— Exercise description —
Nothing in the listing should be altered when it is copied, and no picture goes into the copy.

====== Extracted records

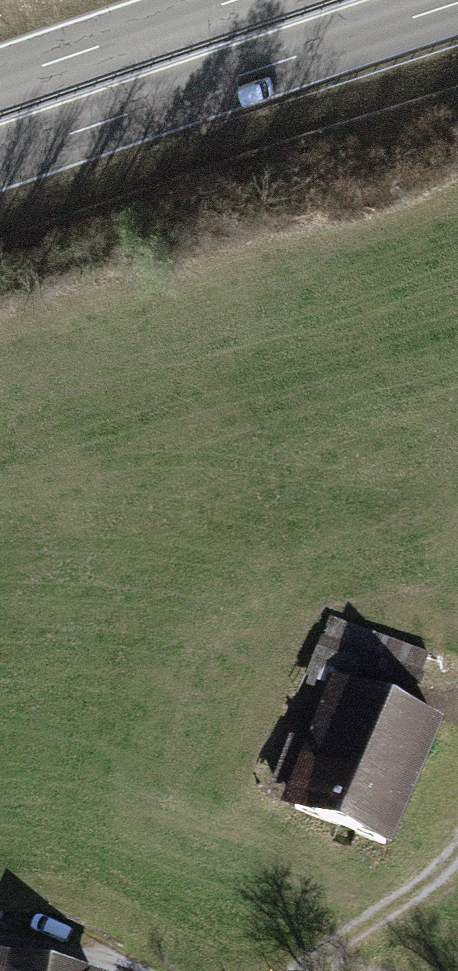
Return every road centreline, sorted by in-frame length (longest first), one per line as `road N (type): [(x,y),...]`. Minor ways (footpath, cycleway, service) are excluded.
road 1 (track): [(0,335),(430,186),(457,217)]
road 2 (trunk): [(0,158),(457,3)]
road 3 (trunk): [(237,0),(0,81)]
road 4 (track): [(312,965),(413,889),(457,842)]

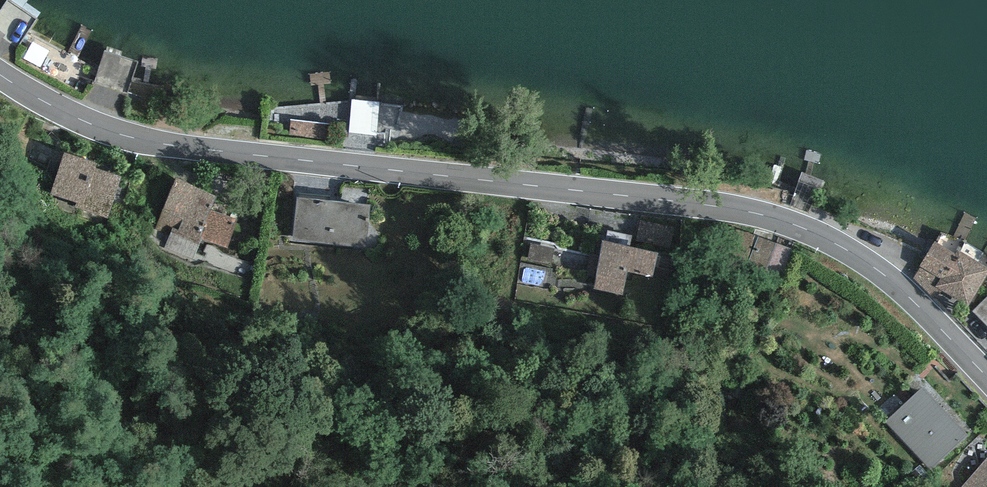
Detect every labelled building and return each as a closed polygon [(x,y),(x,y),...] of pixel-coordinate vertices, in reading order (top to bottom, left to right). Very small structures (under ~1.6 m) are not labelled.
[(10,0),(8,0),(0,11),(0,43),(15,53),(38,19),(10,0)] [(25,56),(76,79),(86,57),(34,35),(25,56)] [(132,61),(104,51),(94,83),(122,93),(132,61)] [(64,153),(50,195),(75,202),(85,205),(97,167),(98,164),(64,153)] [(123,176),(97,167),(85,205),(75,202),(73,209),(108,220),(123,176)] [(216,197),(176,179),(150,240),(194,258),(202,239),(227,248),(237,219),(211,210),(216,197)] [(370,205),(297,198),(293,240),(366,247),(370,205)] [(676,228),(640,220),(636,240),(671,248),(676,228)] [(792,249),(734,228),(724,257),(781,278),(792,249)] [(935,241),(913,279),(936,300),(942,291),(968,306),(986,276),(986,267),(957,251),(955,254),(935,241)] [(603,242),(593,289),(622,295),(627,272),(652,277),(657,253),(603,242)] [(555,248),(531,243),(527,260),(551,265),(555,248)] [(972,311),(986,326),(986,297),(972,311)] [(969,436),(923,387),(885,422),(931,471),(969,436)] [(962,486),(986,486),(986,458),(962,486)] [(930,477),(919,466),(911,473),(922,485),(930,477)]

============

— Response area —
Return every road centreline, sorted by in-frame length (longest first), one per line as `road N (type): [(x,y),...]`. Minor ways (footpath, cycleway, service) are excluded.
road 1 (track): [(0,335),(430,186),(457,217)]
road 2 (trunk): [(0,158),(457,3)]
road 3 (trunk): [(237,0),(0,81)]
road 4 (track): [(312,965),(413,889),(457,842)]

Detect every labelled building and return each as a closed polygon [(x,y),(x,y),...] of pixel-coordinate vertices, in reading order (top to bottom, left to right). Very small structures (under ~1.6 m) are not labelled.
[(10,0),(8,0),(0,11),(0,43),(15,53),(38,19),(10,0)] [(25,56),(76,79),(86,57),(34,35),(25,56)] [(132,61),(104,51),(94,83),(122,93),(132,61)] [(64,153),(50,195),(75,202),(85,205),(97,167),(98,164),(64,153)] [(123,176),(97,167),(85,205),(75,202),(73,209),(108,220),(123,176)] [(216,197),(176,179),(150,240),(194,258),(202,239),(227,248),(237,219),(211,210),(216,197)] [(370,205),(297,198),(293,240),(366,247),(370,205)] [(676,228),(640,220),(636,240),(671,248),(676,228)] [(792,249),(734,228),(724,257),(781,278),(792,249)] [(935,241),(913,279),(936,300),(942,291),(968,306),(986,276),(986,267),(957,251),(955,254),(935,241)] [(603,242),(593,289),(622,295),(627,272),(652,277),(657,253),(603,242)] [(555,248),(531,243),(527,260),(551,265),(555,248)] [(972,311),(986,326),(986,297),(972,311)] [(969,436),(923,387),(885,422),(931,471),(969,436)] [(962,486),(986,486),(986,458),(962,486)] [(930,477),(919,466),(911,473),(922,485),(930,477)]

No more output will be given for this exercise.